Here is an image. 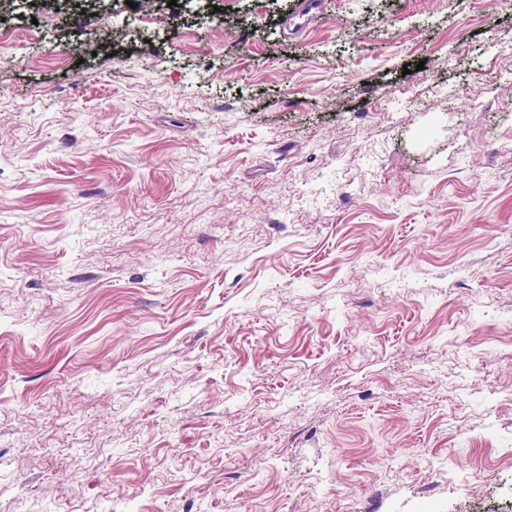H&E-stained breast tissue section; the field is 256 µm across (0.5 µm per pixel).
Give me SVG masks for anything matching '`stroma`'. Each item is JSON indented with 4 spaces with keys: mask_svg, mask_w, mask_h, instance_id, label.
<instances>
[{
    "mask_svg": "<svg viewBox=\"0 0 512 512\" xmlns=\"http://www.w3.org/2000/svg\"><path fill=\"white\" fill-rule=\"evenodd\" d=\"M0 0V512H512V0Z\"/></svg>",
    "mask_w": 512,
    "mask_h": 512,
    "instance_id": "stroma-1",
    "label": "stroma"
}]
</instances>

·····

All lines from the one containing "Give me SVG" through the end of the records, both ends included, are to be quoted exactly; please add nothing else.

- _Finished exercise_
Give me SVG masks for anything matching '`stroma`'. Each item is JSON indented with 4 spaces with keys: mask_svg, mask_w, mask_h, instance_id, label.
<instances>
[{
    "mask_svg": "<svg viewBox=\"0 0 512 512\" xmlns=\"http://www.w3.org/2000/svg\"><path fill=\"white\" fill-rule=\"evenodd\" d=\"M0 0V512H512V0Z\"/></svg>",
    "mask_w": 512,
    "mask_h": 512,
    "instance_id": "stroma-1",
    "label": "stroma"
}]
</instances>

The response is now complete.